─── Information supplied ───

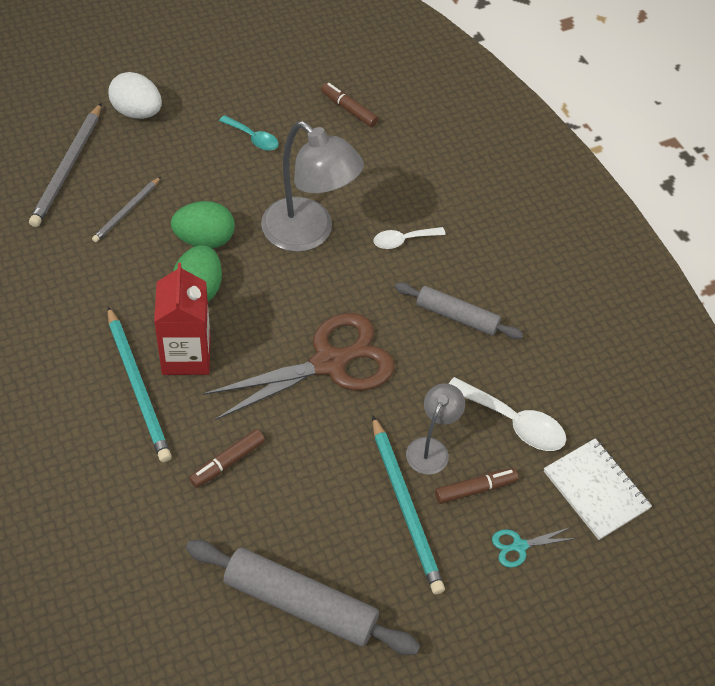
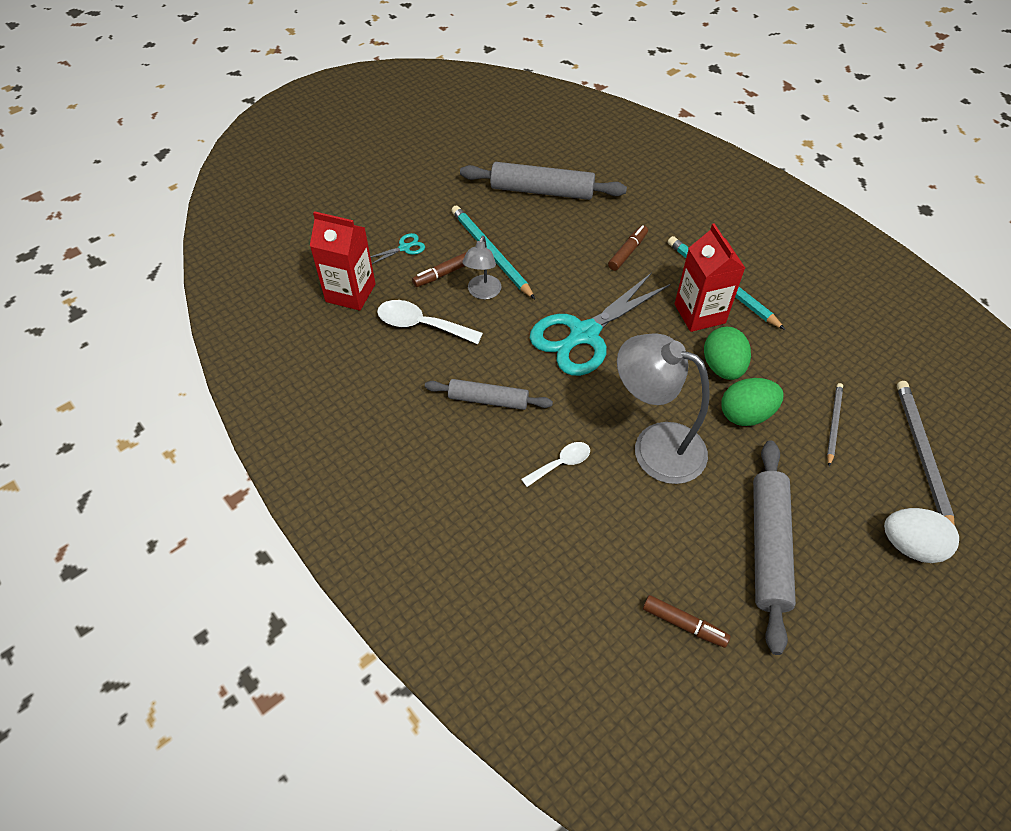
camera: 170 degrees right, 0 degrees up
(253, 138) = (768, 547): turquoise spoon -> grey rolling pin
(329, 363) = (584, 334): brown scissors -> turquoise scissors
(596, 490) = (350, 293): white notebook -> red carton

───

Reproduce the entire listing exactly, except for any pictures it contains.

■ **Answer for this exercise**:
camera: 170 degrees right, 0 degrees up
(253, 138) = (768, 547): turquoise spoon -> grey rolling pin
(329, 363) = (584, 334): brown scissors -> turquoise scissors
(596, 490) = (350, 293): white notebook -> red carton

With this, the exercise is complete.